BRIEF.
Copy every record below exactly, leaving out any pictures.

(Revision comparison data)

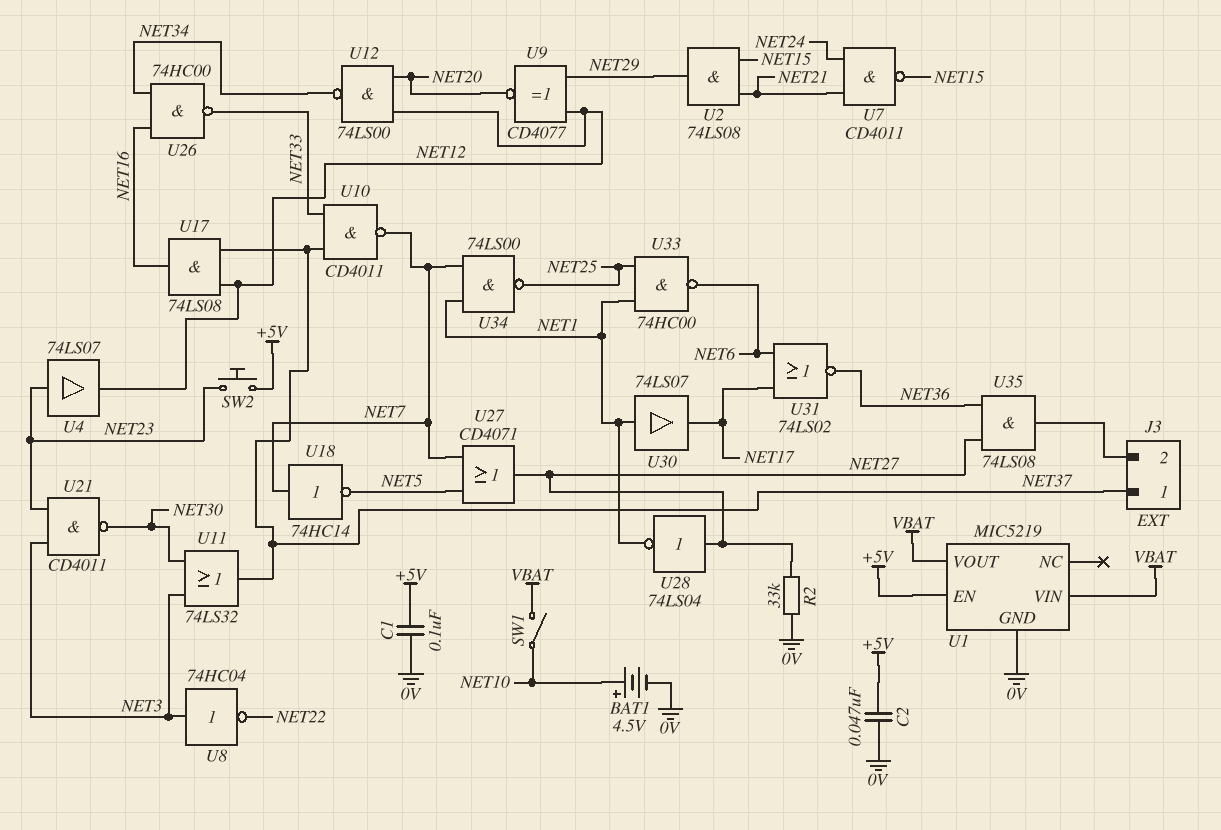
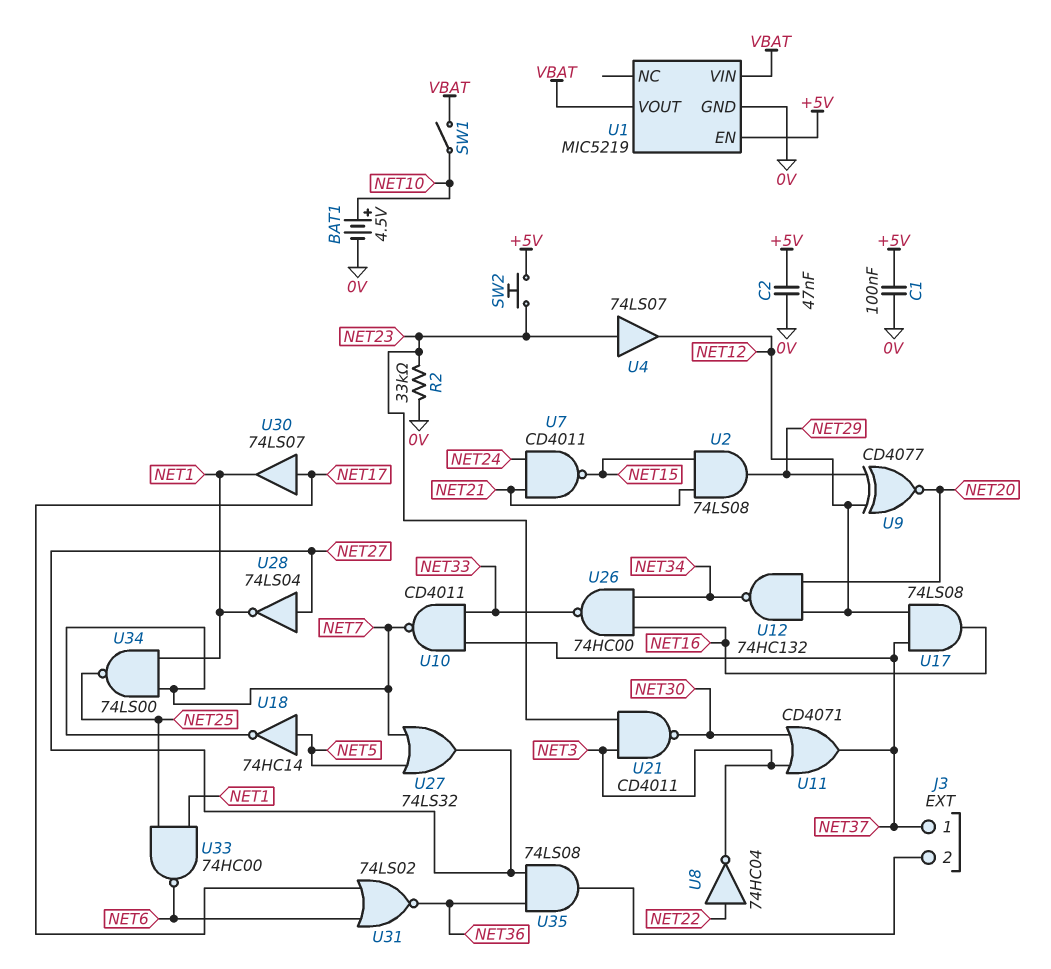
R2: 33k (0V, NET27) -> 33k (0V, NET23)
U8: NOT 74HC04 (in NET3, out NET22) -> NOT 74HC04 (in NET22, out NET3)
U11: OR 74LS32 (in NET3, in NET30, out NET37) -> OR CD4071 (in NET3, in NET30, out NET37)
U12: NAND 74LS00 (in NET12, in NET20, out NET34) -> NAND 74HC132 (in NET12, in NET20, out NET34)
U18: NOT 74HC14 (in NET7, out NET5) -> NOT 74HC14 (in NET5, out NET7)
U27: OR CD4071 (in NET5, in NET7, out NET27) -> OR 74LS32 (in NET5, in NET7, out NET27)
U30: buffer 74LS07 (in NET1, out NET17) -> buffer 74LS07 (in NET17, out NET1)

THE COMPLETED TASK.
R2: 33k (0V, NET27) -> 33k (0V, NET23)
U8: NOT 74HC04 (in NET3, out NET22) -> NOT 74HC04 (in NET22, out NET3)
U11: OR 74LS32 (in NET3, in NET30, out NET37) -> OR CD4071 (in NET3, in NET30, out NET37)
U12: NAND 74LS00 (in NET12, in NET20, out NET34) -> NAND 74HC132 (in NET12, in NET20, out NET34)
U18: NOT 74HC14 (in NET7, out NET5) -> NOT 74HC14 (in NET5, out NET7)
U27: OR CD4071 (in NET5, in NET7, out NET27) -> OR 74LS32 (in NET5, in NET7, out NET27)
U30: buffer 74LS07 (in NET1, out NET17) -> buffer 74LS07 (in NET17, out NET1)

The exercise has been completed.